WHAT YOU SHOULD DO:
An exact reproduction of the lines below, from the first through the one with "camera: 115 degrees right, 10 degrees down", is the whole answer; pictures have no place in it.

Before-and-after scene images:
=== Begin Enclosure ===

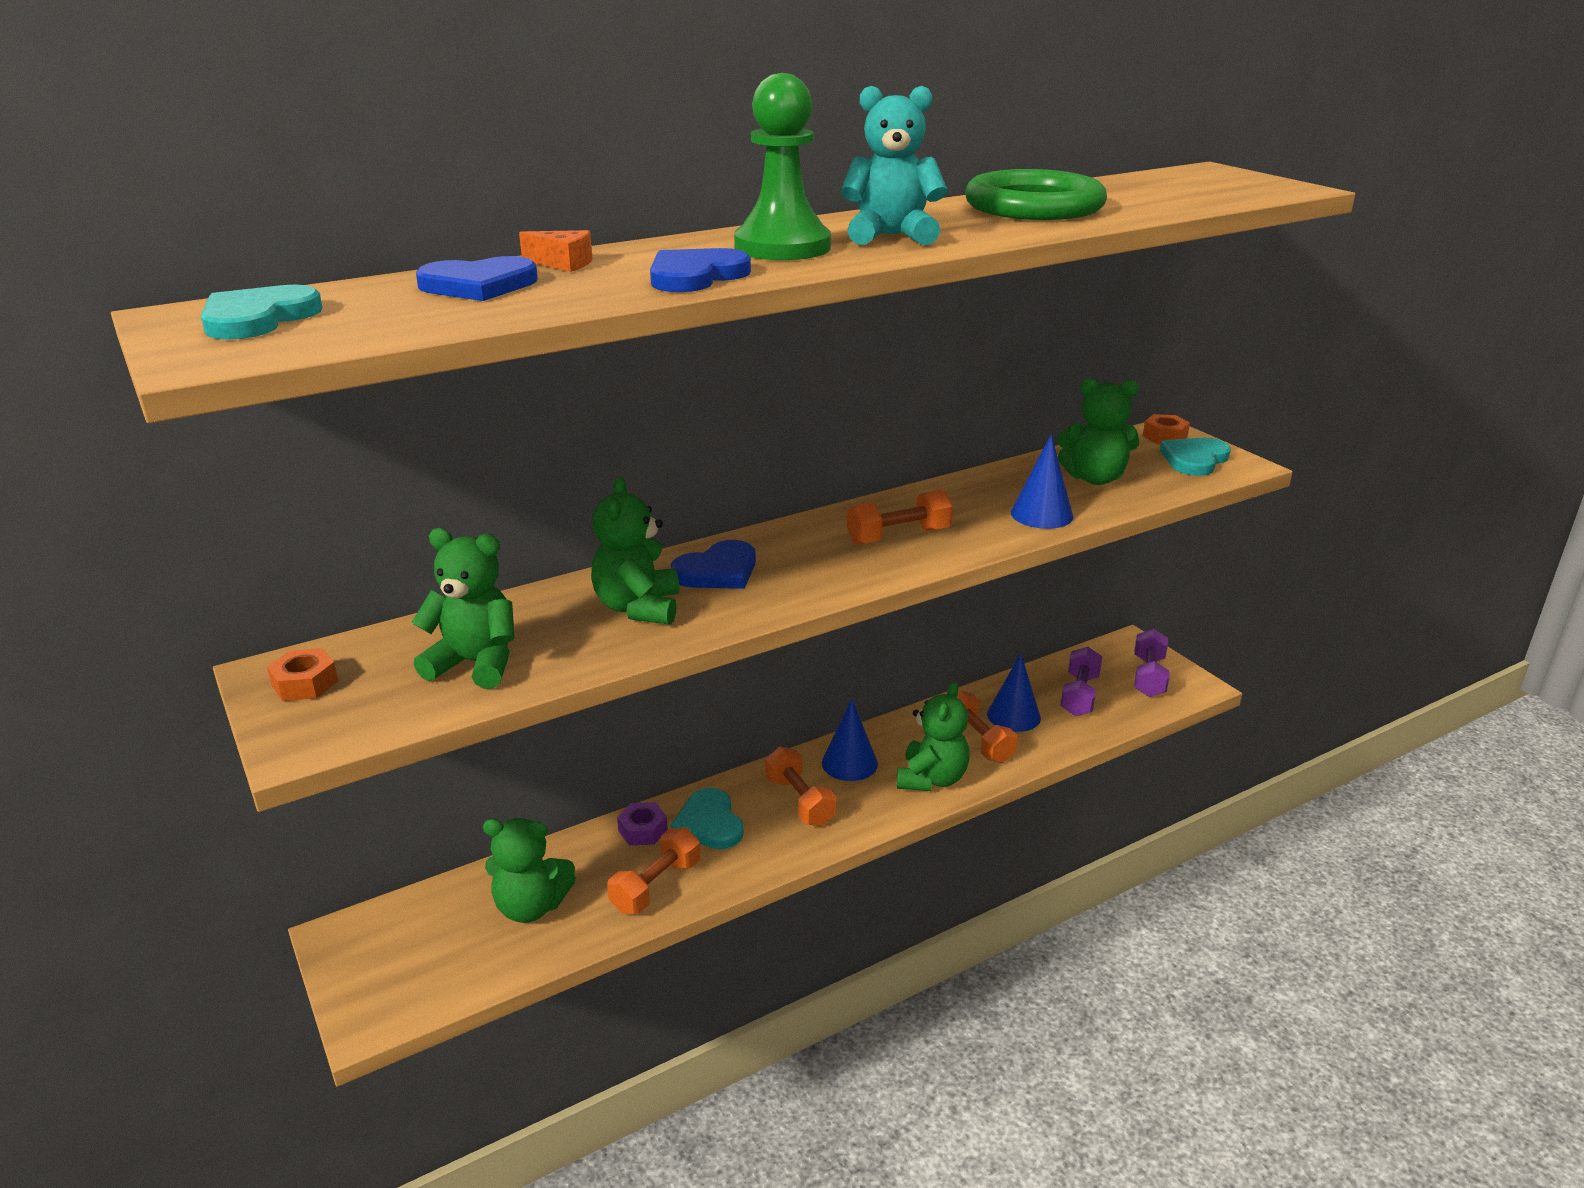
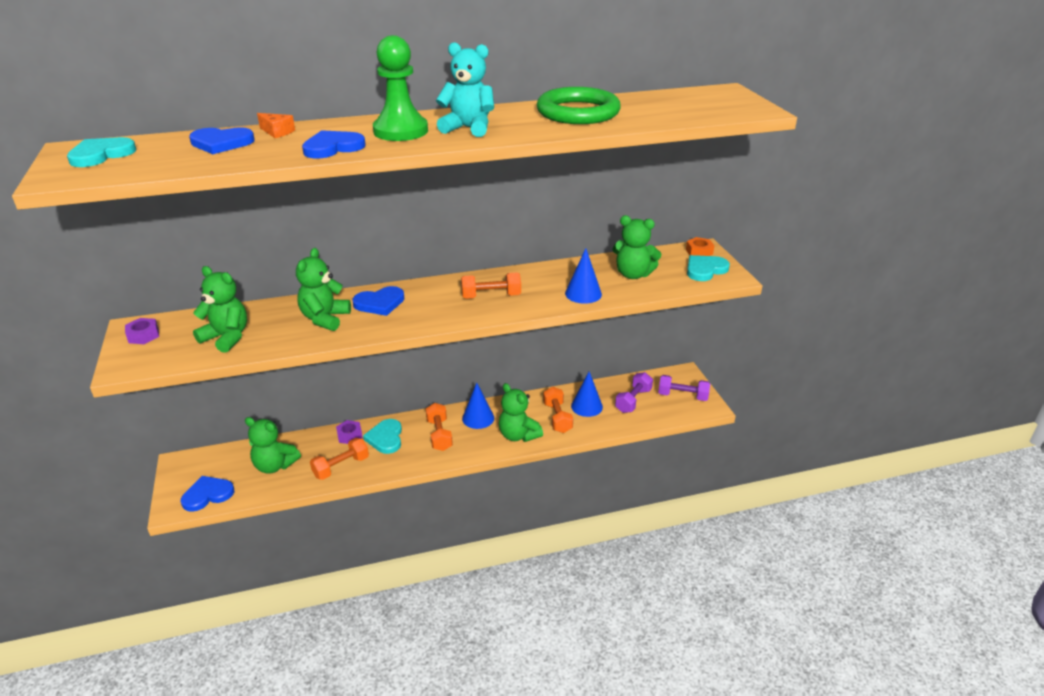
camera: 15 degrees right, 5 degrees up
orange nut [267,648,338,701] -> purple nut [125,318,159,344]
green teddy bear [897,682,970,791] -> green teddy bear turned 105 degrees clockwise [499,383,543,442]
purple dumbbell [1135,629,1170,697] -> purple dumbbell turned 75 degrees clockwise [658,375,710,401]
none -> blue heart [181,476,234,512]

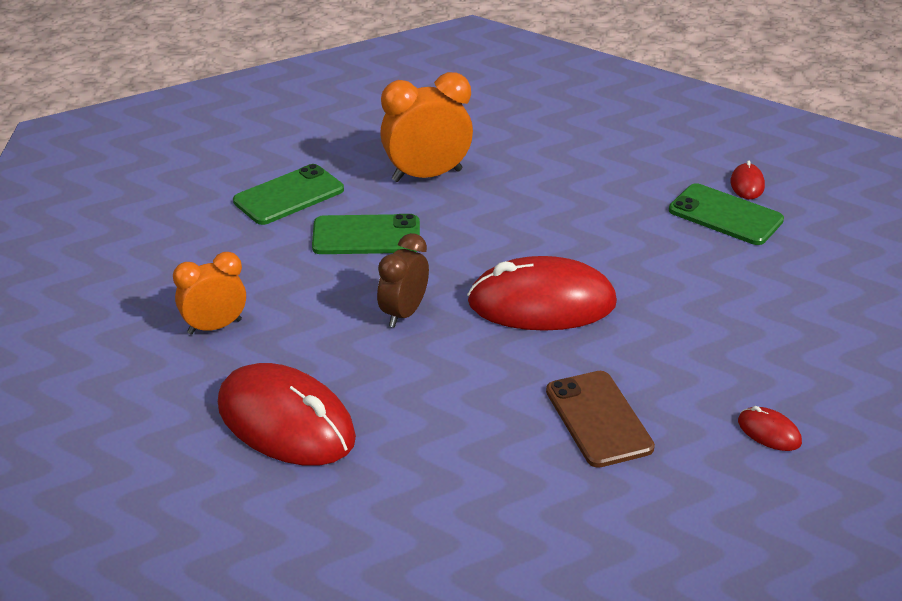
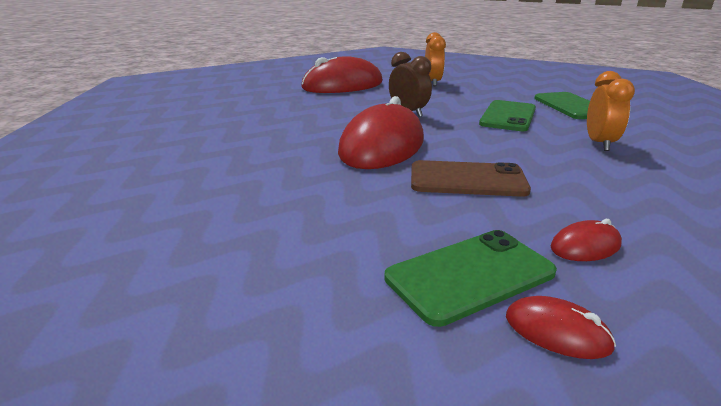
camera: 115 degrees right, 10 degrees down
orange clock [380,72,473,182] -> orange clock [587,71,635,151], size x0.66
brown phone [546,371,655,468] -> brown phone moved to [411,160,531,197]
red mouse [738,406,802,451] -> red mouse moved to [551,219,622,261]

=== End Enclosure ===

YOUR RESPONSE:
camera: 15 degrees right, 5 degrees up
orange nut [267,648,338,701] -> purple nut [125,318,159,344]
green teddy bear [897,682,970,791] -> green teddy bear turned 105 degrees clockwise [499,383,543,442]
purple dumbbell [1135,629,1170,697] -> purple dumbbell turned 75 degrees clockwise [658,375,710,401]
none -> blue heart [181,476,234,512]

camera: 115 degrees right, 10 degrees down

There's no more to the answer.